_Exercise materials_:
☆ ☆ ☆ ☆

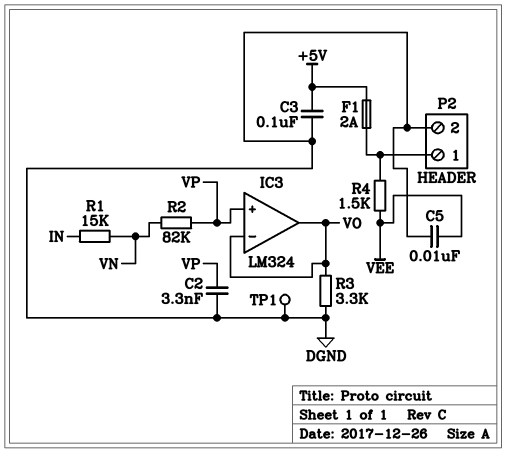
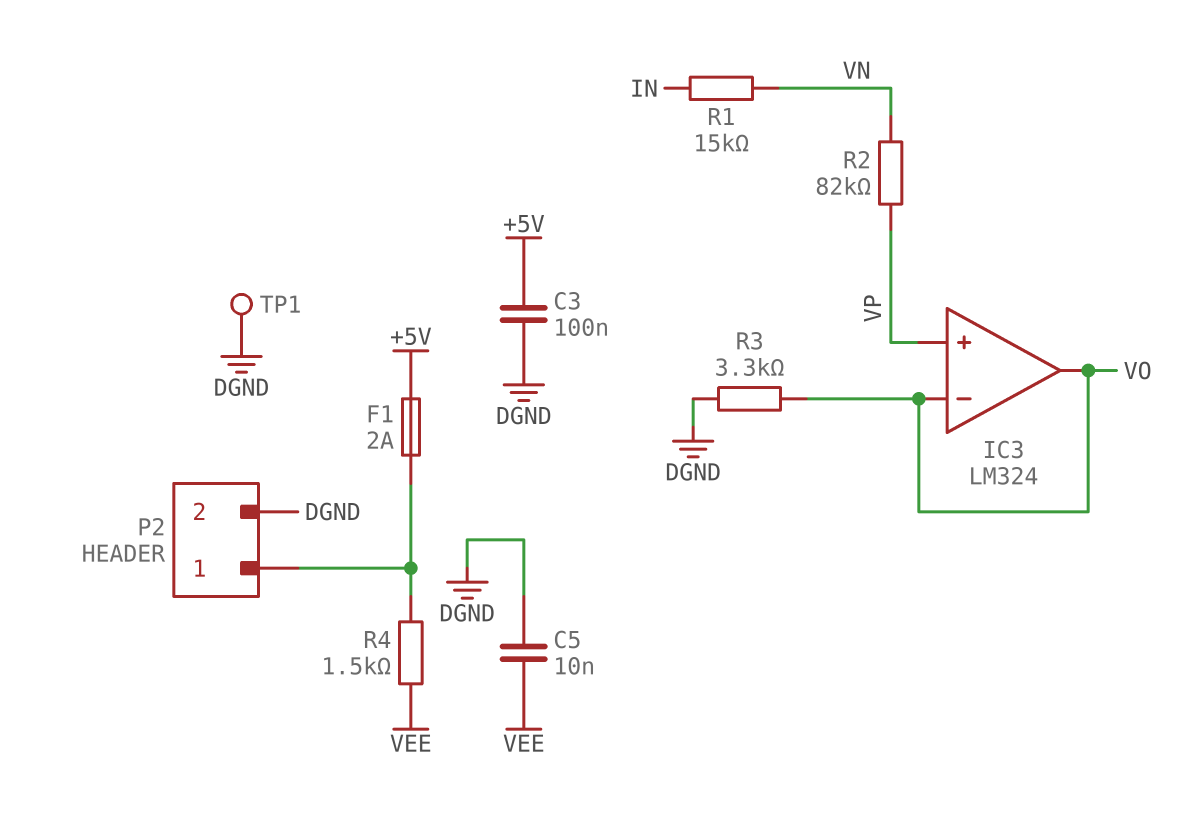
C2: 3.3nF (DGND, VP) -> none

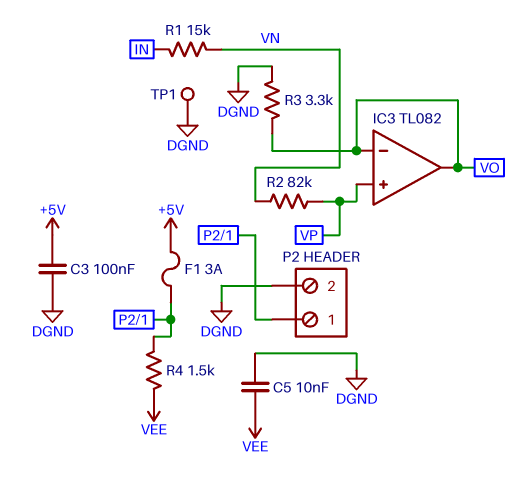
F1: 2A (+5V, P2/1) -> 3A (+5V, P2/1)
IC3: LM324 -> TL082

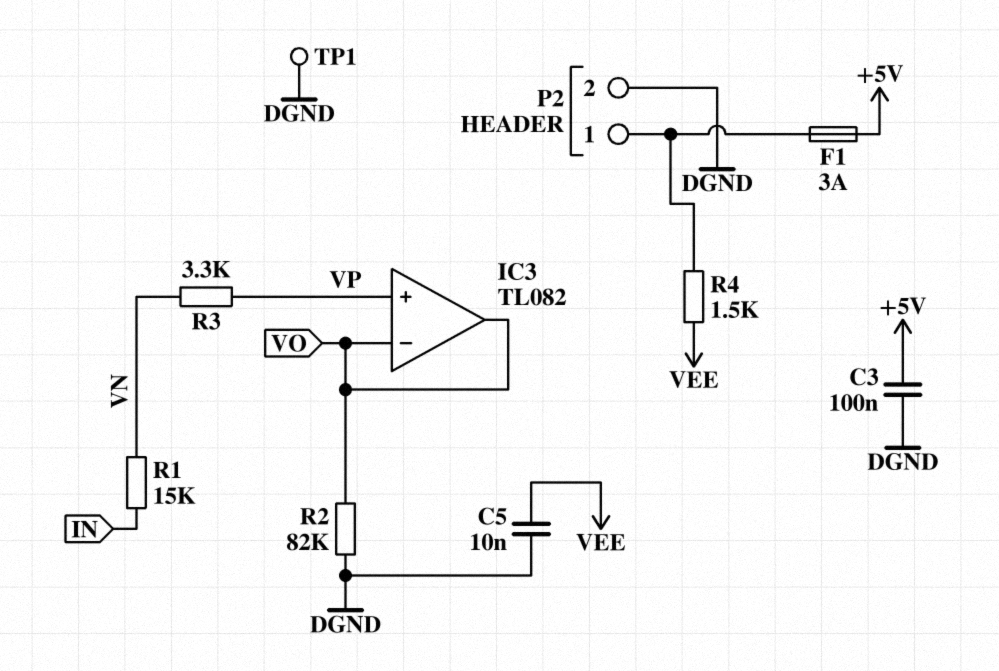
R2: 82k (VN, VP) -> 82k (DGND, VO)
R3: 3.3k (DGND, VO) -> 3.3k (VN, VP)

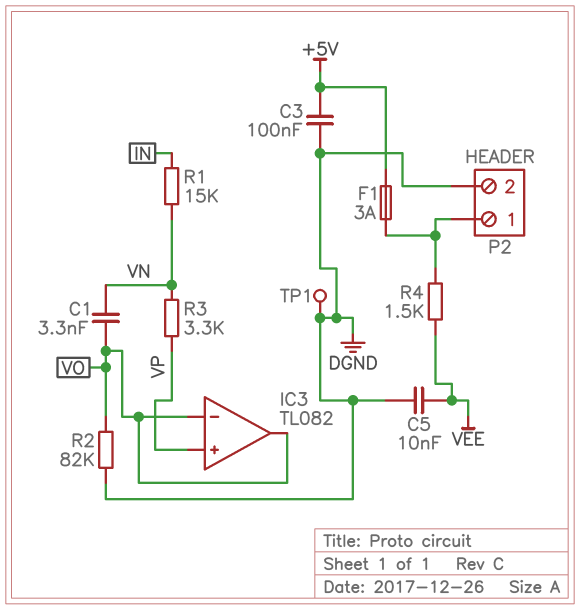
C1: none -> 3.3nF (VN, VO)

☆ ☆ ☆ ☆

_Task details_: Each line in the data that holds the string "DGND" should be found and copied.

_Answer space_:
C2: 3.3nF (DGND, VP) -> none
R2: 82k (VN, VP) -> 82k (DGND, VO)
R3: 3.3k (DGND, VO) -> 3.3k (VN, VP)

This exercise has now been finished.